*** Dataset content
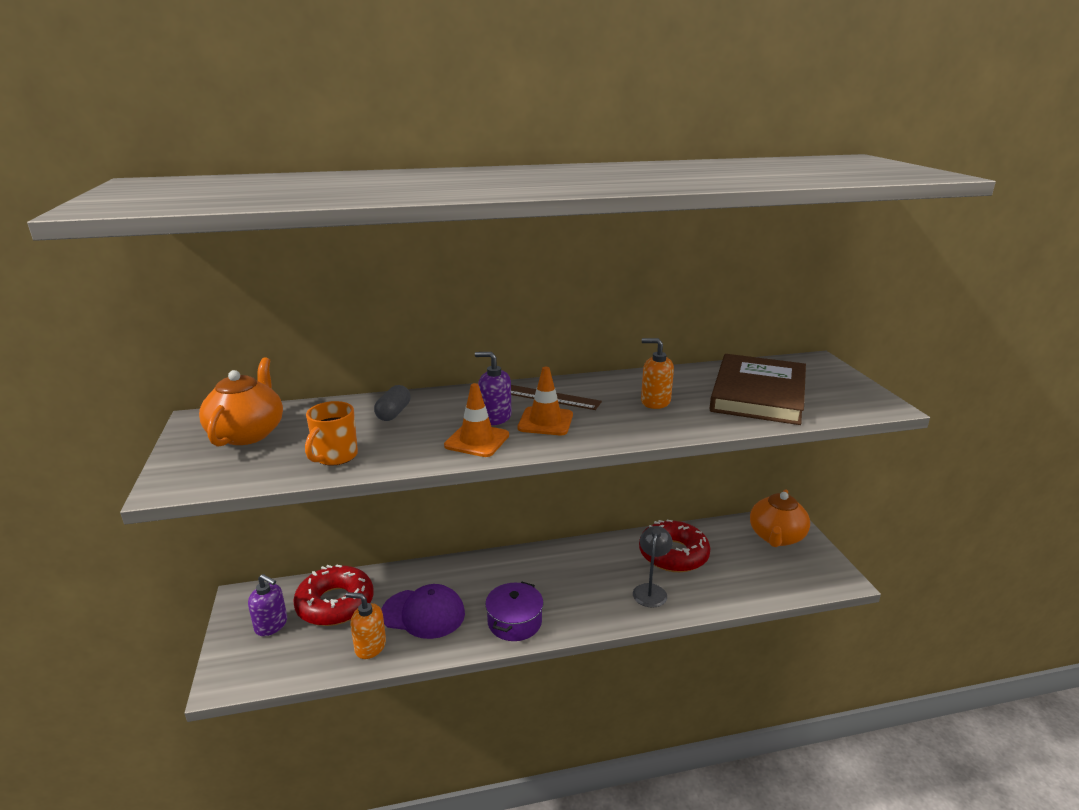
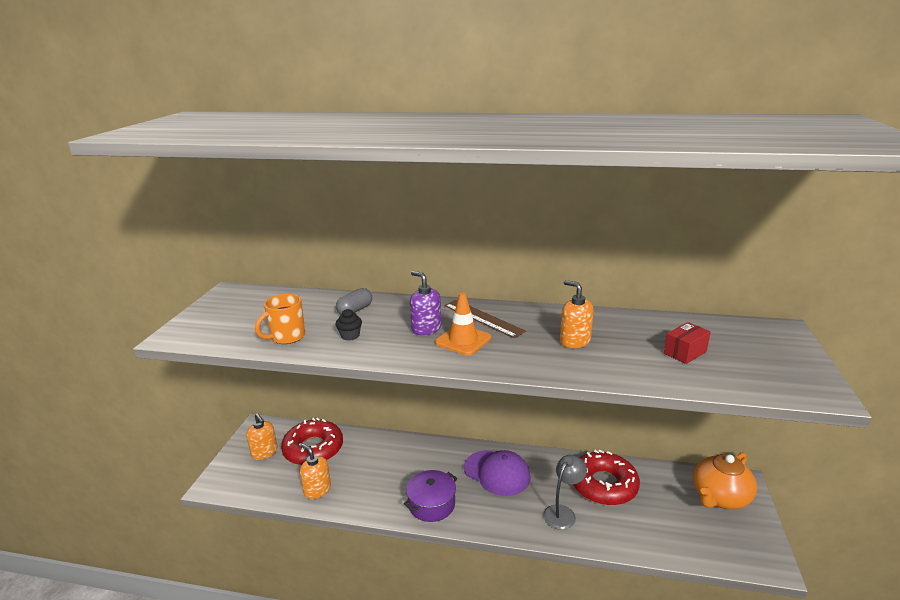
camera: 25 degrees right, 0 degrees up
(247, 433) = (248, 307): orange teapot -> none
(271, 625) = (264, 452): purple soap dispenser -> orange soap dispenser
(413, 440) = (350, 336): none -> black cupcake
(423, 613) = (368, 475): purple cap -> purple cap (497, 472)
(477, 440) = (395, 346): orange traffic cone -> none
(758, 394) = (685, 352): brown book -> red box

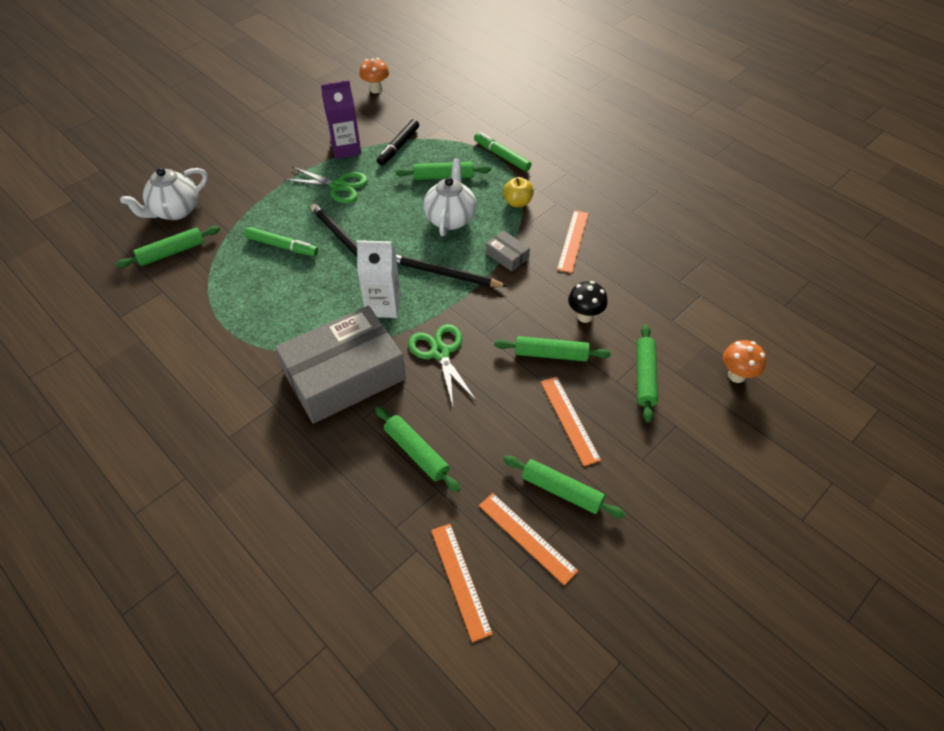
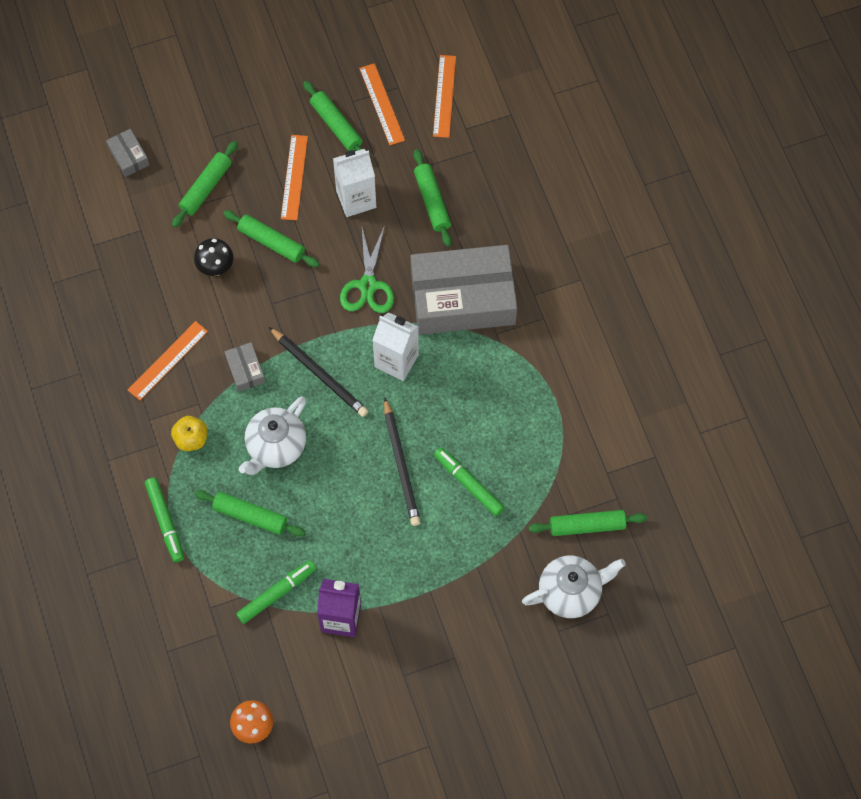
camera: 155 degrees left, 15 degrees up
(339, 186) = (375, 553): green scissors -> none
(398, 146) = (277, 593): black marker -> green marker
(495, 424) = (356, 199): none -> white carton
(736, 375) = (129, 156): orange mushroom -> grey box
******
Exercise prompt - Starting at the line that contains "(495, 424) = (356, 199): none -> white carton", retype each line through the last one in the records, both included, and add nothing.

Task output -
(495, 424) = (356, 199): none -> white carton
(736, 375) = (129, 156): orange mushroom -> grey box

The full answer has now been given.